» DATA FOR THE TASK:
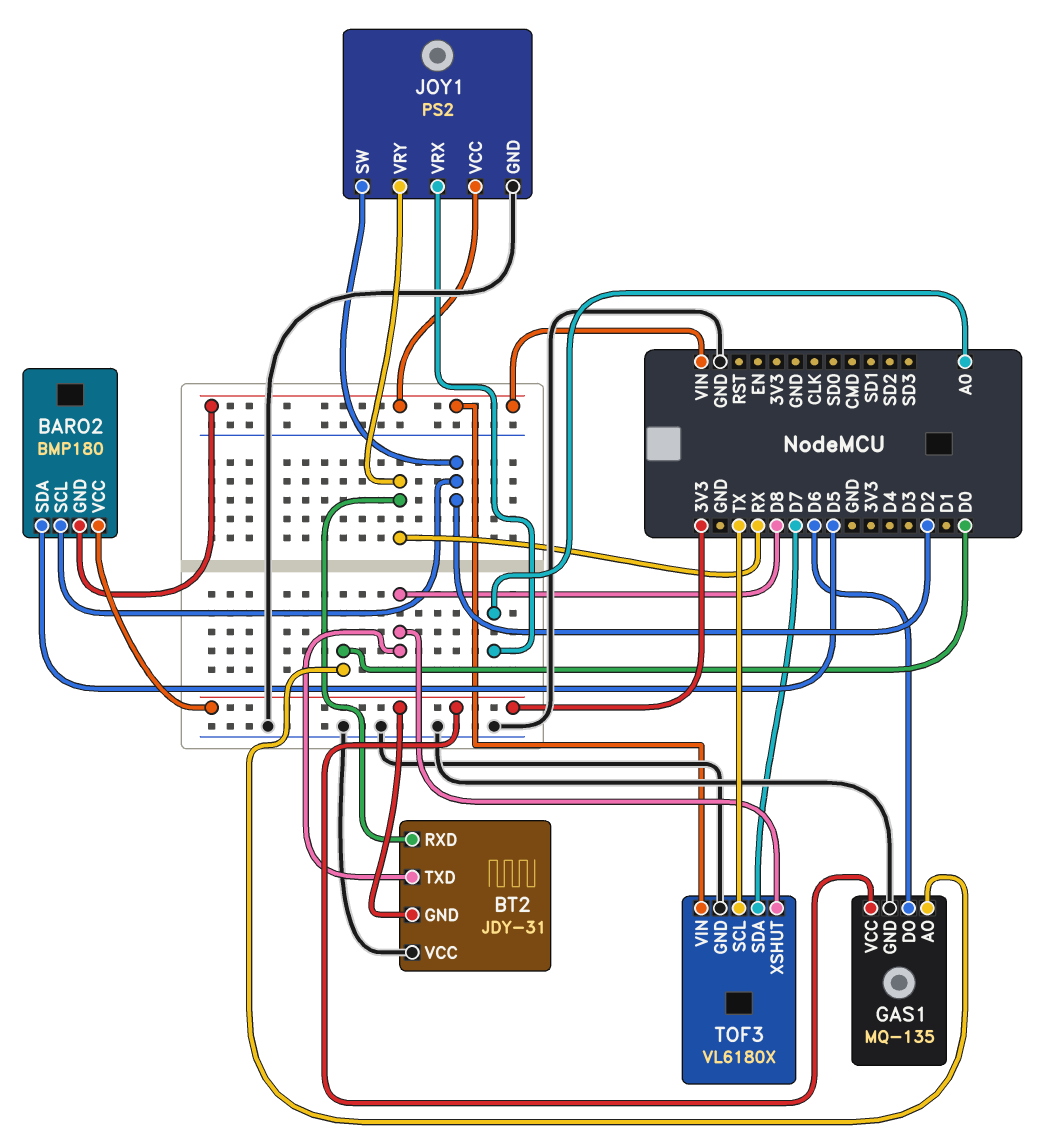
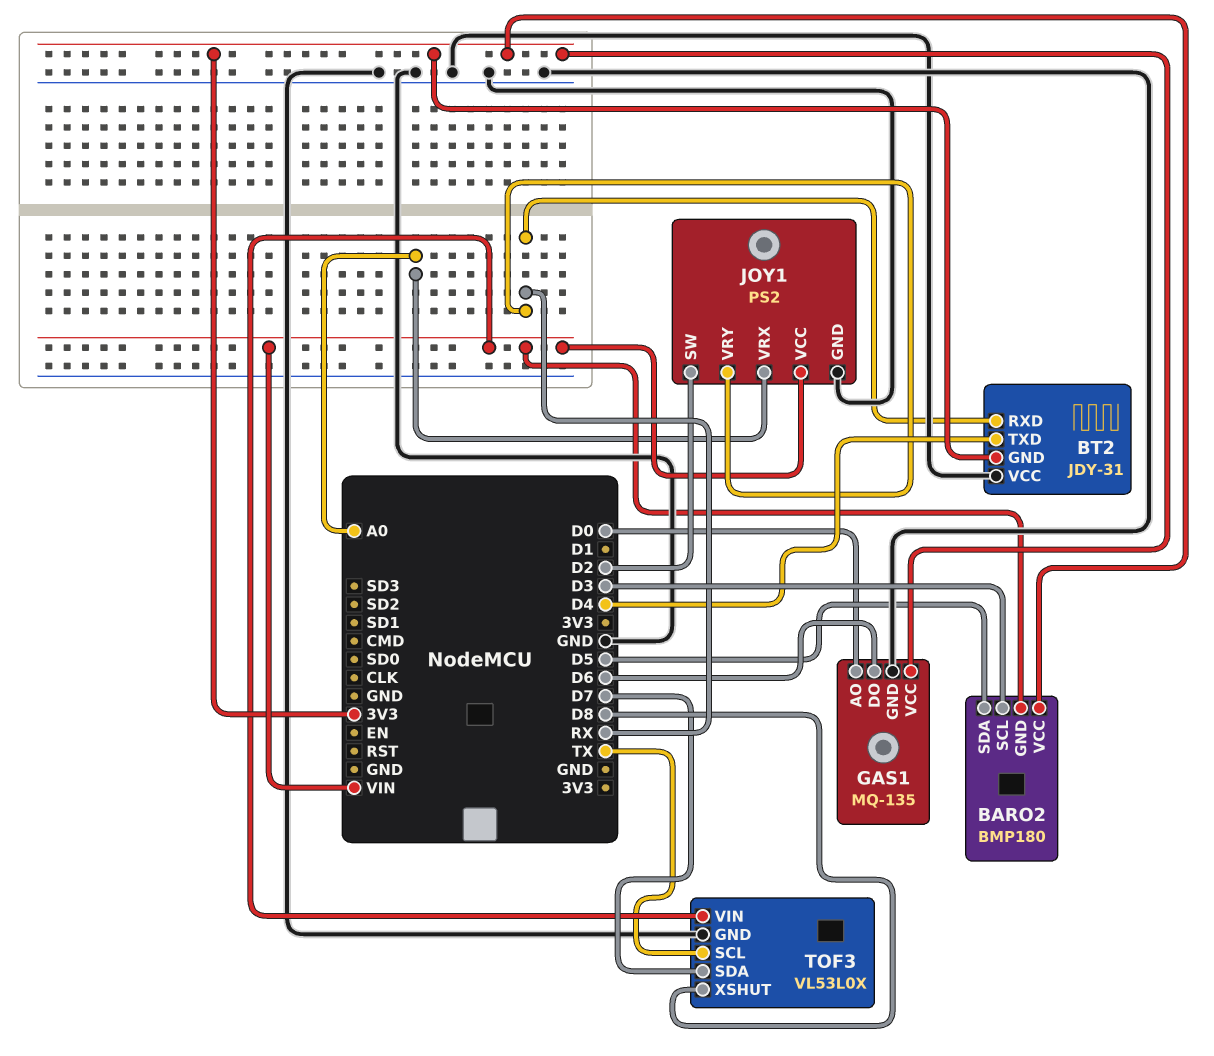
BARO2 pin SCL: D2 -> D3
BT2 pin TXD: D8 -> D4
TOF3: VL6180X -> VL53L0X

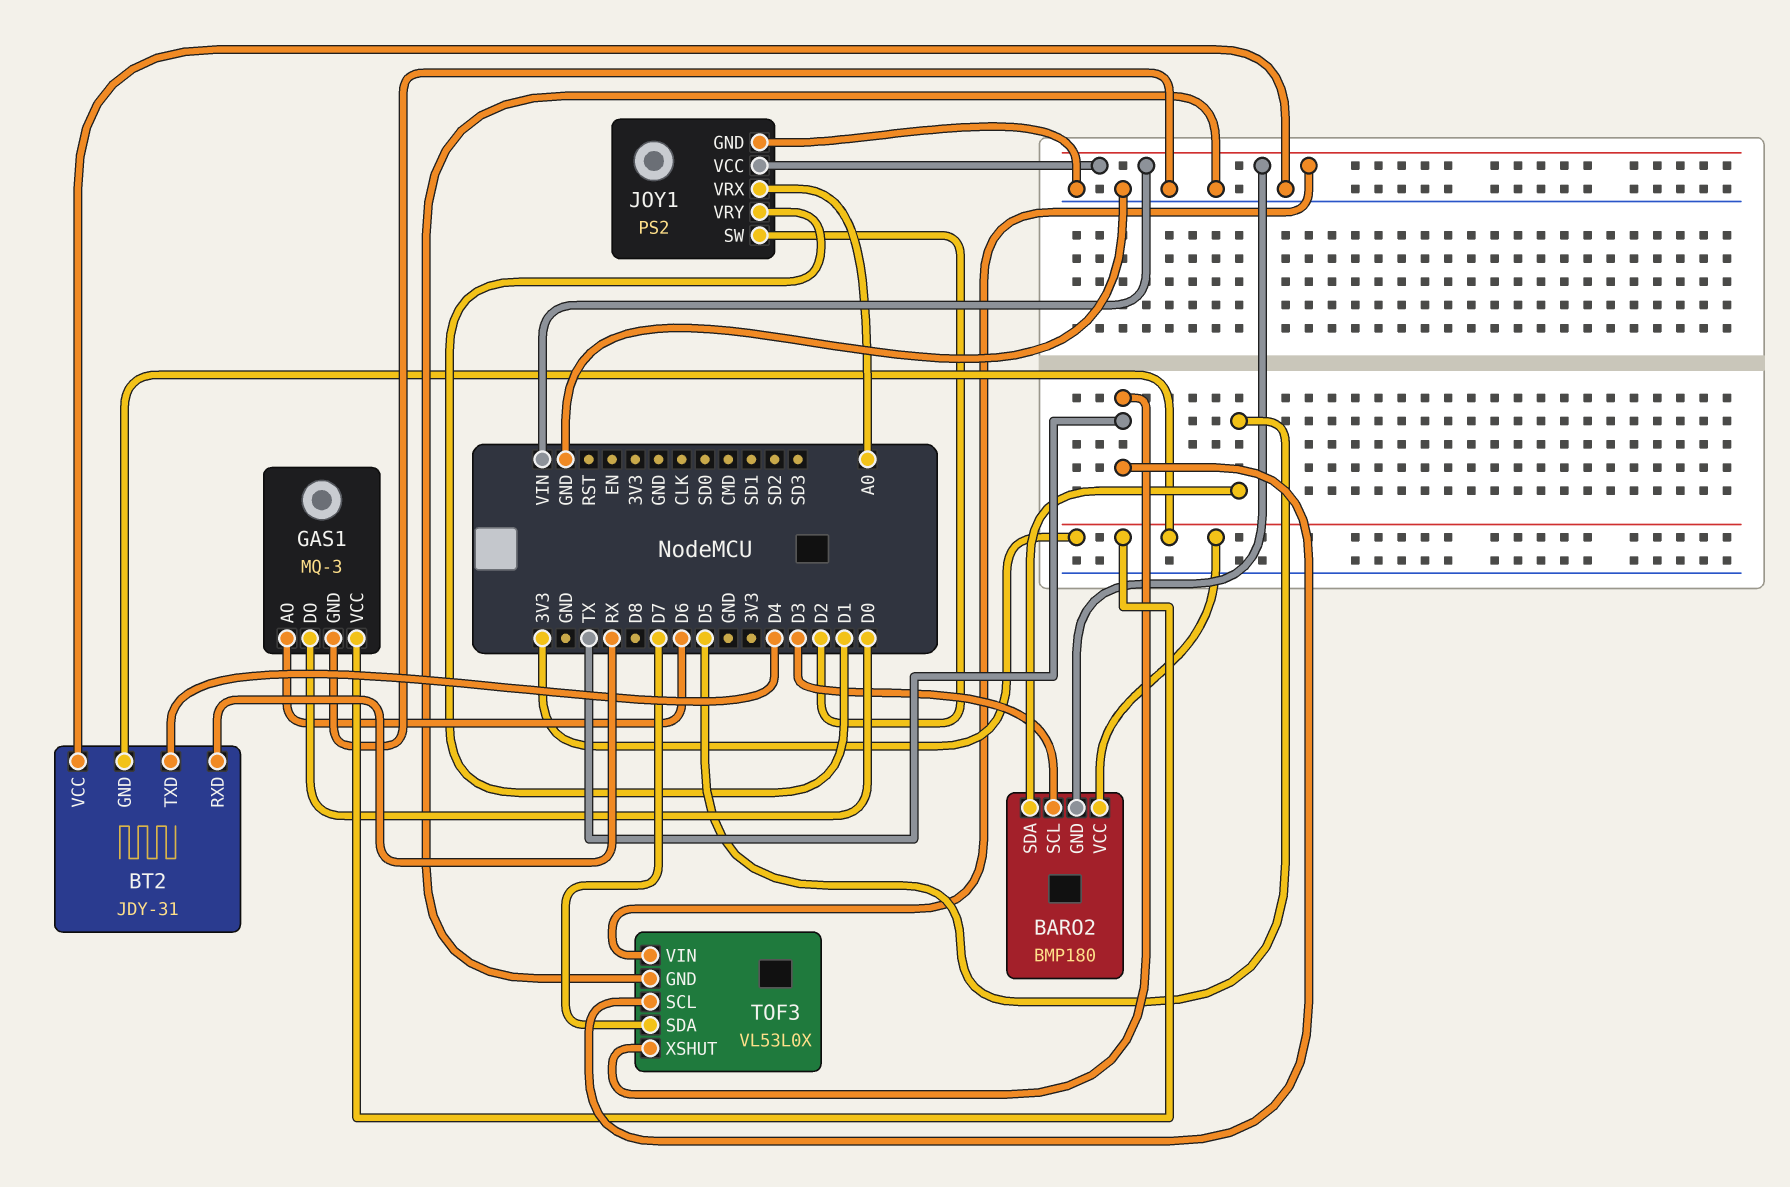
GAS1: MQ-135 -> MQ-3
GAS1 pin AO: D0 -> D6
GAS1 pin DO: D6 -> D0
JOY1 pin VRY: RX -> D1
TOF3 pin XSHUT: D8 -> TX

» AIM OF THE EXERCISE: The span to print begins at the line containing "GAS1 pin DO: D6 -> D0" and ends at the final line of the entries; print it exactly and print nothing else.

» WRITTEN SOLUTION:
GAS1 pin DO: D6 -> D0
JOY1 pin VRY: RX -> D1
TOF3 pin XSHUT: D8 -> TX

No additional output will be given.